Start of Source data

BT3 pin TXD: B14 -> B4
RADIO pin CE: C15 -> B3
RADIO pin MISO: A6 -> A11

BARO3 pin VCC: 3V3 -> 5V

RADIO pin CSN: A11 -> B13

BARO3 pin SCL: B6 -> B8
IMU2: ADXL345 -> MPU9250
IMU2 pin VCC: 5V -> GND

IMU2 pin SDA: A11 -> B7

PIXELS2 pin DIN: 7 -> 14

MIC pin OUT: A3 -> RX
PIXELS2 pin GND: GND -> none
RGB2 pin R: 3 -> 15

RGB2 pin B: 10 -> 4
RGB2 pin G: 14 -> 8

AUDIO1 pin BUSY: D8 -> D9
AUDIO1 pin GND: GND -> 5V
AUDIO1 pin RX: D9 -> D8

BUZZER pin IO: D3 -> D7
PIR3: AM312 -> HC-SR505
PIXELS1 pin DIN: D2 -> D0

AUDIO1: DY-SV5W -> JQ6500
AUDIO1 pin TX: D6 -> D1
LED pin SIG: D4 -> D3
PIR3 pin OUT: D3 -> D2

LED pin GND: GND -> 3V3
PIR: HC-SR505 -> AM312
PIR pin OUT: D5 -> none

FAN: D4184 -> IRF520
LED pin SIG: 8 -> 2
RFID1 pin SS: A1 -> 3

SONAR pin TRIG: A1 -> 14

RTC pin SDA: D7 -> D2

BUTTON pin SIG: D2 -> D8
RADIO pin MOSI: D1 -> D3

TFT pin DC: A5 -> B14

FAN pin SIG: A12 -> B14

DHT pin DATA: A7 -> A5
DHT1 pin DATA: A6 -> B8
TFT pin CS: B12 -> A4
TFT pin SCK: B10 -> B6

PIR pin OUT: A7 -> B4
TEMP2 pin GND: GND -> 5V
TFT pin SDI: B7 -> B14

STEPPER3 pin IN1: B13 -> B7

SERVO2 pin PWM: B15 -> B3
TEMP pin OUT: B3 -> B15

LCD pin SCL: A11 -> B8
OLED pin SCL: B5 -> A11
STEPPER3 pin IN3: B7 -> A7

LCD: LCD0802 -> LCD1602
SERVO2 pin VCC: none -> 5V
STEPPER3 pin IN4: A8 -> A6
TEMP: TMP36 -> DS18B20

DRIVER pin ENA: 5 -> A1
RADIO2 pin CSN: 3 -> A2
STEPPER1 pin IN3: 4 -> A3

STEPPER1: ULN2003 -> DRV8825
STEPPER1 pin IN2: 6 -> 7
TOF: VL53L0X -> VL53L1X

End of Source data

» **Problem to work on**:
Print out an identical copy of the whole listing.

» **Solution below**:
BT3 pin TXD: B14 -> B4
RADIO pin CE: C15 -> B3
RADIO pin MISO: A6 -> A11

BARO3 pin VCC: 3V3 -> 5V

RADIO pin CSN: A11 -> B13

BARO3 pin SCL: B6 -> B8
IMU2: ADXL345 -> MPU9250
IMU2 pin VCC: 5V -> GND

IMU2 pin SDA: A11 -> B7

PIXELS2 pin DIN: 7 -> 14

MIC pin OUT: A3 -> RX
PIXELS2 pin GND: GND -> none
RGB2 pin R: 3 -> 15

RGB2 pin B: 10 -> 4
RGB2 pin G: 14 -> 8

AUDIO1 pin BUSY: D8 -> D9
AUDIO1 pin GND: GND -> 5V
AUDIO1 pin RX: D9 -> D8

BUZZER pin IO: D3 -> D7
PIR3: AM312 -> HC-SR505
PIXELS1 pin DIN: D2 -> D0

AUDIO1: DY-SV5W -> JQ6500
AUDIO1 pin TX: D6 -> D1
LED pin SIG: D4 -> D3
PIR3 pin OUT: D3 -> D2

LED pin GND: GND -> 3V3
PIR: HC-SR505 -> AM312
PIR pin OUT: D5 -> none

FAN: D4184 -> IRF520
LED pin SIG: 8 -> 2
RFID1 pin SS: A1 -> 3

SONAR pin TRIG: A1 -> 14

RTC pin SDA: D7 -> D2

BUTTON pin SIG: D2 -> D8
RADIO pin MOSI: D1 -> D3

TFT pin DC: A5 -> B14

FAN pin SIG: A12 -> B14

DHT pin DATA: A7 -> A5
DHT1 pin DATA: A6 -> B8
TFT pin CS: B12 -> A4
TFT pin SCK: B10 -> B6

PIR pin OUT: A7 -> B4
TEMP2 pin GND: GND -> 5V
TFT pin SDI: B7 -> B14

STEPPER3 pin IN1: B13 -> B7

SERVO2 pin PWM: B15 -> B3
TEMP pin OUT: B3 -> B15

LCD pin SCL: A11 -> B8
OLED pin SCL: B5 -> A11
STEPPER3 pin IN3: B7 -> A7

LCD: LCD0802 -> LCD1602
SERVO2 pin VCC: none -> 5V
STEPPER3 pin IN4: A8 -> A6
TEMP: TMP36 -> DS18B20

DRIVER pin ENA: 5 -> A1
RADIO2 pin CSN: 3 -> A2
STEPPER1 pin IN3: 4 -> A3

STEPPER1: ULN2003 -> DRV8825
STEPPER1 pin IN2: 6 -> 7
TOF: VL53L0X -> VL53L1X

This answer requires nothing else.